» Required action: Every line from the one holding "camera: 50 degrees right, 20 degrees down" through the last line of the records must be retyped exactly, and no other line or picture may appear in the copy.

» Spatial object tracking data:
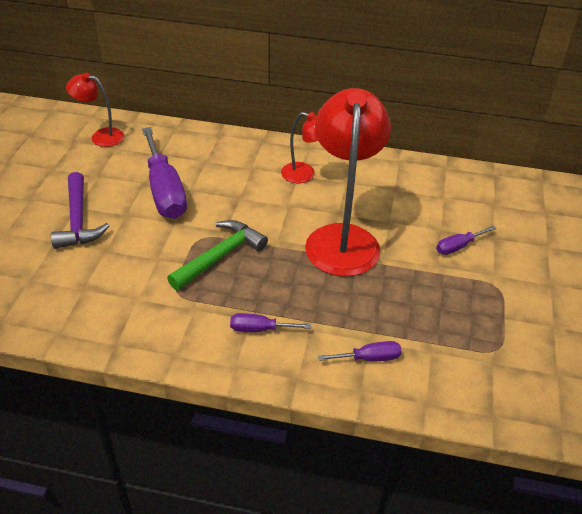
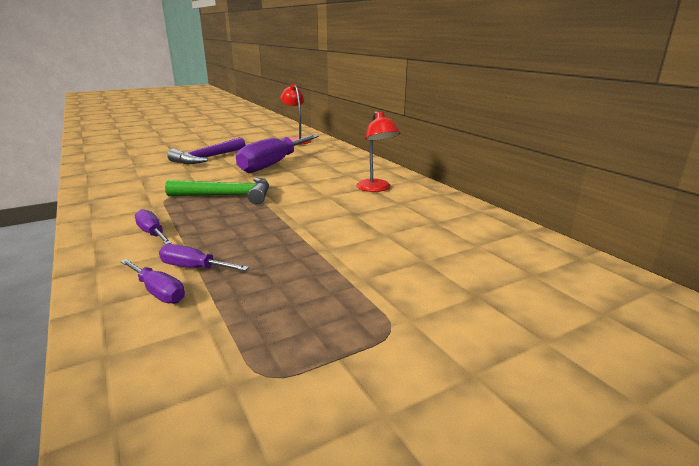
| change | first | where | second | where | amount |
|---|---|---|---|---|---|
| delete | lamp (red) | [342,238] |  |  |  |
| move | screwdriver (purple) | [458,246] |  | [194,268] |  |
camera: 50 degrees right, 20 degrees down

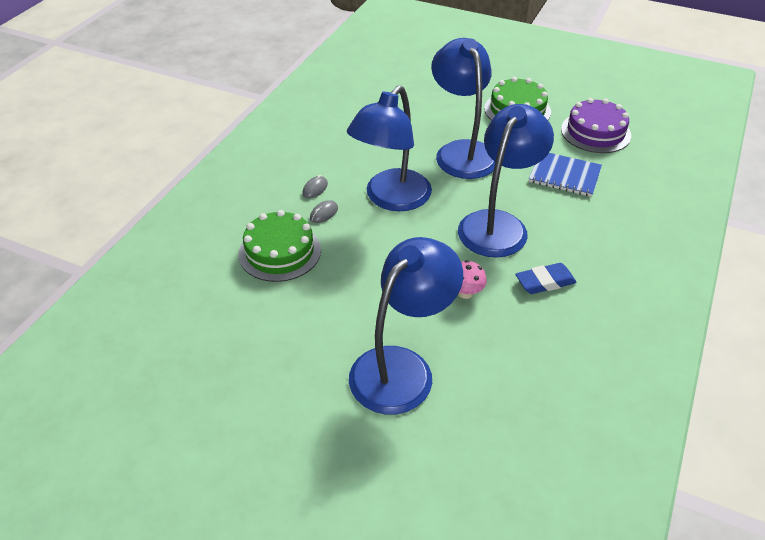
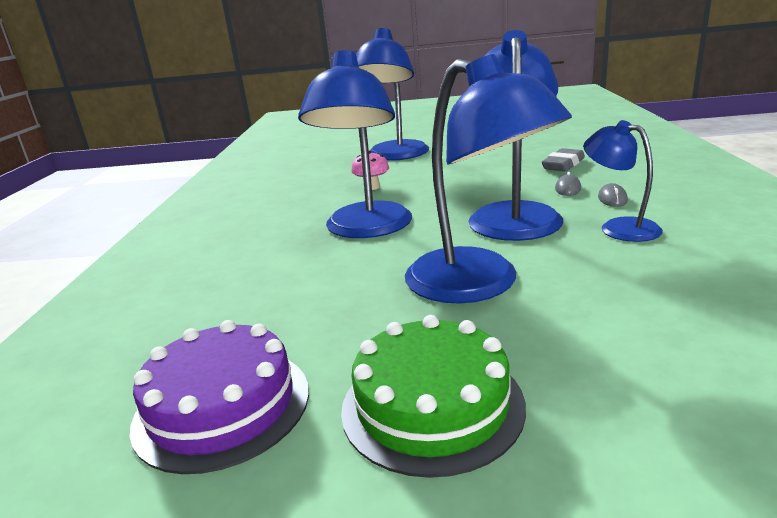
| change | first | where | second | where | amount |
|---|---|---|---|---|---|
| delete | notebook (blue) | [564,175] |  |  |  |
| replace | cake (green) | [280,252] | eraser (grey) | [563,164] |  |
| delete | eraser (blue) | [545,282] |  |  |  |
| insert |  |  | lamp (blue) | [619,227] |  |
camera: 160 degrees right, 20 degrees down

» Output for this task:
camera: 50 degrees right, 20 degrees down

| change | first | where | second | where | amount |
|---|---|---|---|---|---|
| delete | notebook (blue) | [564,175] |  |  |  |
| replace | cake (green) | [280,252] | eraser (grey) | [563,164] |  |
| delete | eraser (blue) | [545,282] |  |  |  |
| insert |  |  | lamp (blue) | [619,227] |  |
camera: 160 degrees right, 20 degrees down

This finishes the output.